─── Study material ───

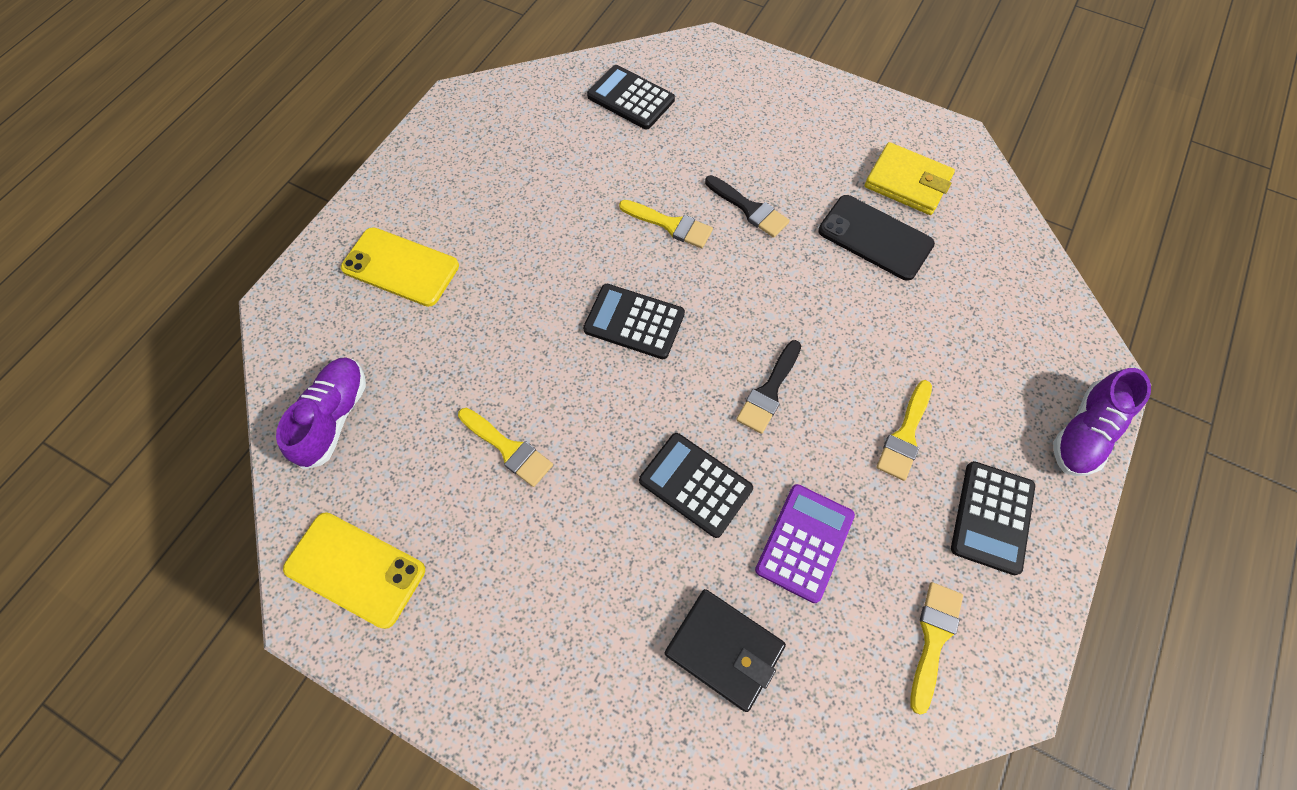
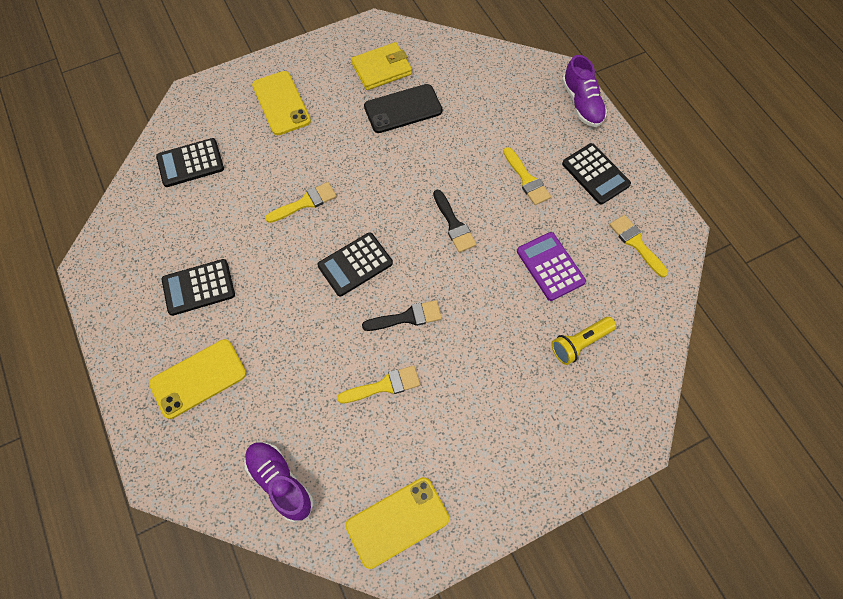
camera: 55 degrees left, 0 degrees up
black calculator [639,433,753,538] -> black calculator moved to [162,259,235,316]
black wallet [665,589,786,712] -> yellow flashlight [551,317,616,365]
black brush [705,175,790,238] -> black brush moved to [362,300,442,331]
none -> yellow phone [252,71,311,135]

───

This calls for each record above to be set down exactly, with the images skipped.

**Expected answer:**
camera: 55 degrees left, 0 degrees up
black calculator [639,433,753,538] -> black calculator moved to [162,259,235,316]
black wallet [665,589,786,712] -> yellow flashlight [551,317,616,365]
black brush [705,175,790,238] -> black brush moved to [362,300,442,331]
none -> yellow phone [252,71,311,135]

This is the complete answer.